§ Difference listings
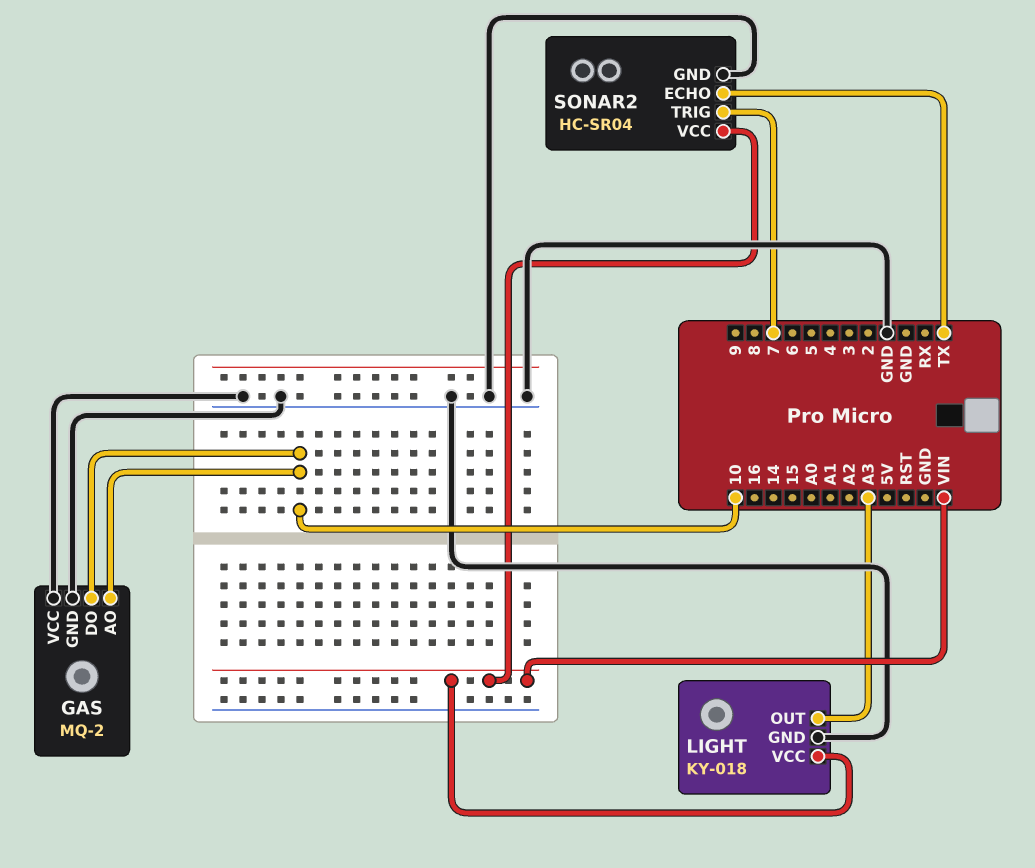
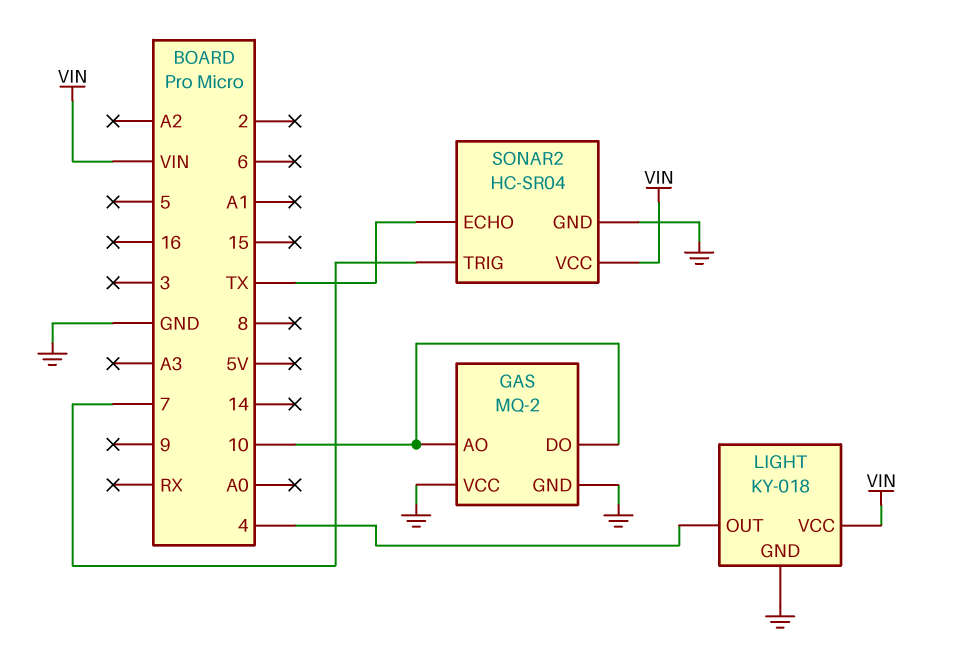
LIGHT pin OUT: A3 -> 4

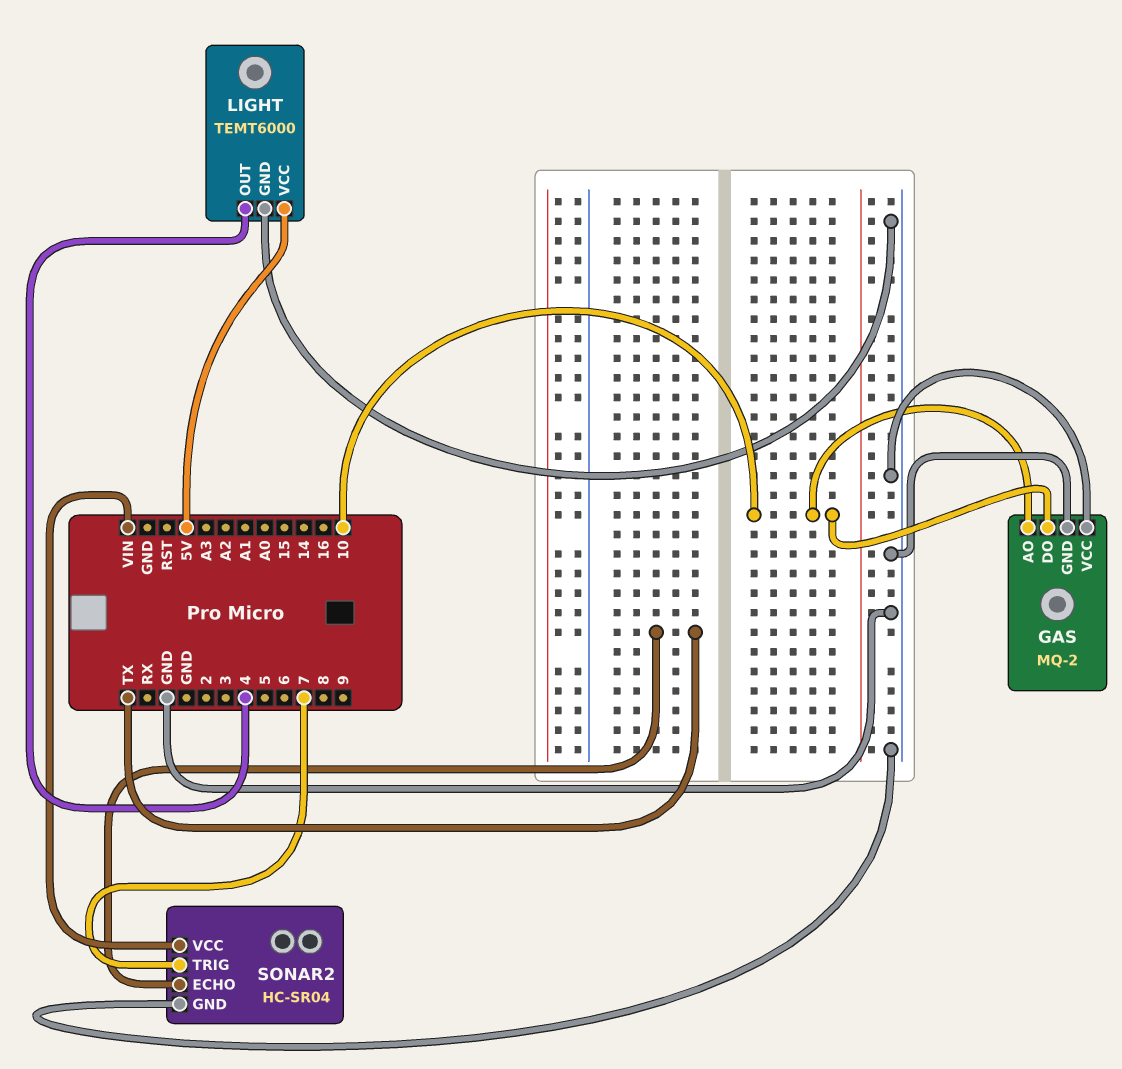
LIGHT: KY-018 -> TEMT6000
LIGHT pin VCC: VIN -> 5V

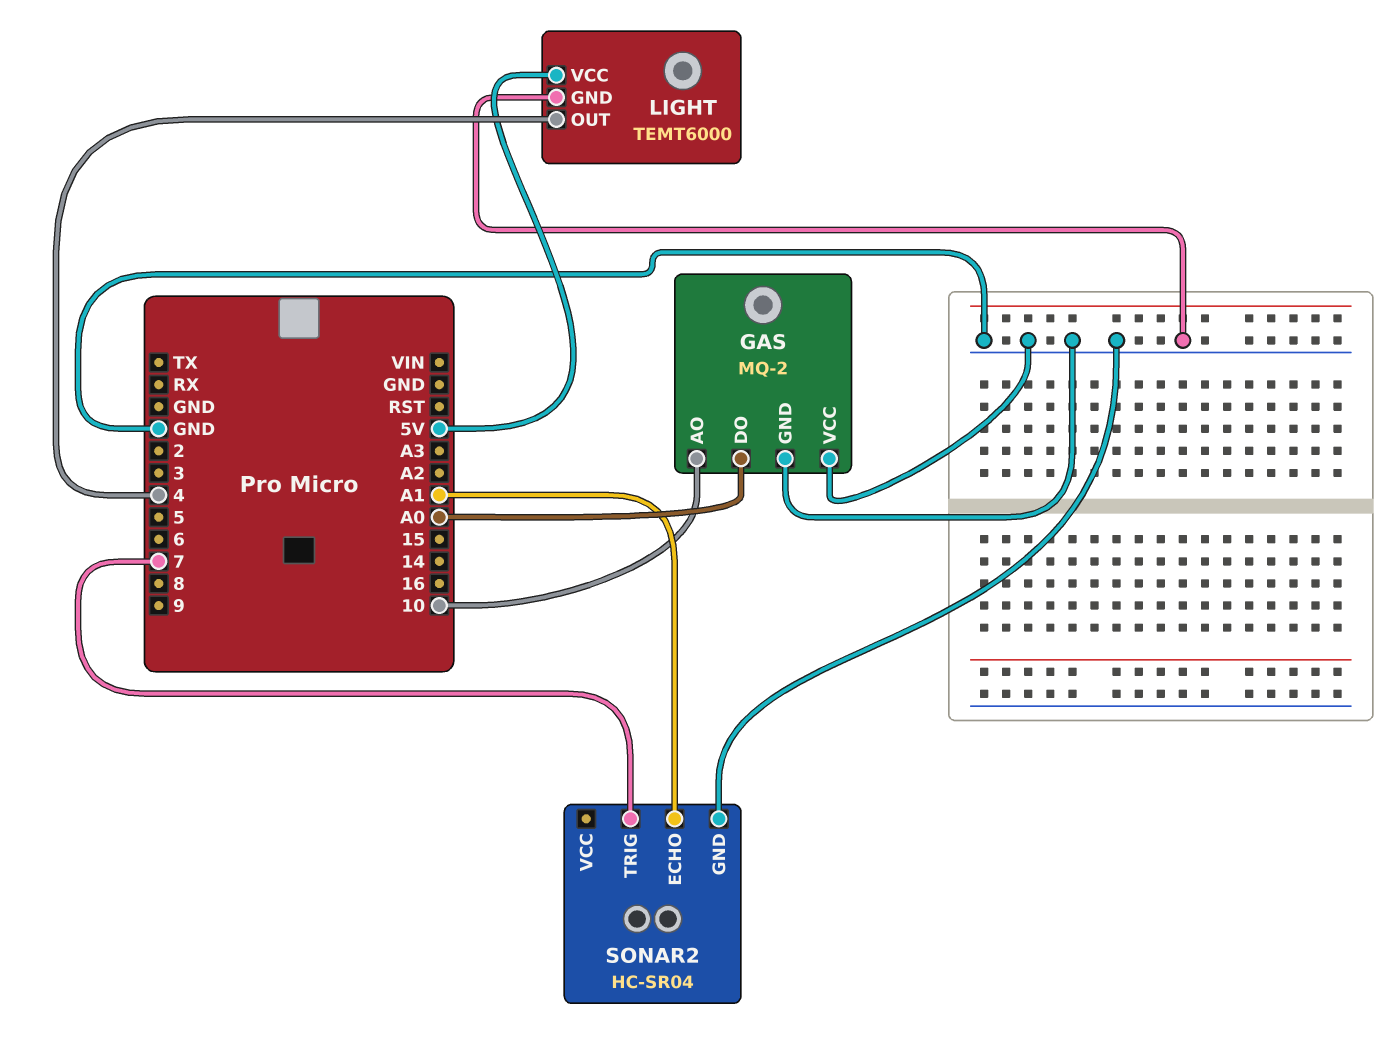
GAS pin DO: 10 -> A0
SONAR2 pin ECHO: TX -> A1
SONAR2 pin VCC: VIN -> none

§ WHAT YOU WILL DO
Without the pictures, retype each line of the records above exactly.

§ TASK ANSWER
LIGHT pin OUT: A3 -> 4

LIGHT: KY-018 -> TEMT6000
LIGHT pin VCC: VIN -> 5V

GAS pin DO: 10 -> A0
SONAR2 pin ECHO: TX -> A1
SONAR2 pin VCC: VIN -> none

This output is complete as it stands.